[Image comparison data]
○ ○ ○ ○ ○ ○ ○

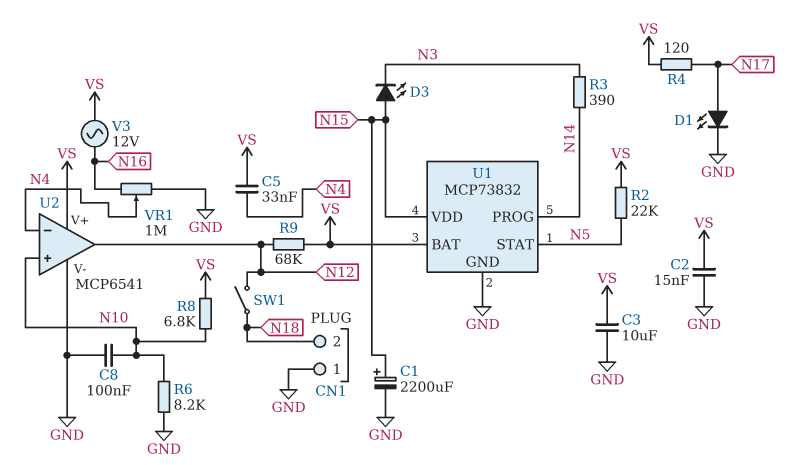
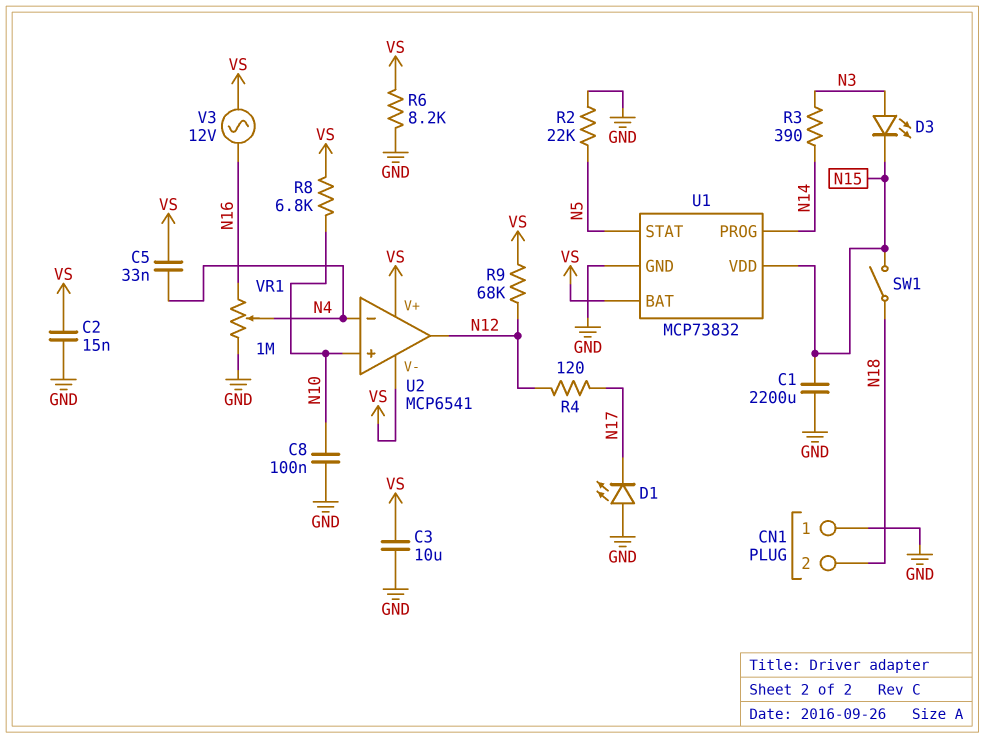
C1: 2200uF (plus N15, minus GND) -> 2200uF (GND, N15)
D1: LED (A N17, K GND) -> LED (A GND, K N17)
D3: LED (A N15, K N3) -> LED (A N3, K N15)
R2: 22k (N5, VS) -> 22k (GND, N5)
R4: 120 (N17, VS) -> 120 (N12, N17)
R6: 8.2k (GND, N10) -> 8.2k (GND, VS)
SW1: switch (N12, N18) -> switch (N15, N18)
U2 pin V-: GND -> VS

○ ○ ○ ○ ○ ○ ○

Directions :: Please transcribe every entry exactly as written, leaving the pictures out.

Task solution ::
C1: 2200uF (plus N15, minus GND) -> 2200uF (GND, N15)
D1: LED (A N17, K GND) -> LED (A GND, K N17)
D3: LED (A N15, K N3) -> LED (A N3, K N15)
R2: 22k (N5, VS) -> 22k (GND, N5)
R4: 120 (N17, VS) -> 120 (N12, N17)
R6: 8.2k (GND, N10) -> 8.2k (GND, VS)
SW1: switch (N12, N18) -> switch (N15, N18)
U2 pin V-: GND -> VS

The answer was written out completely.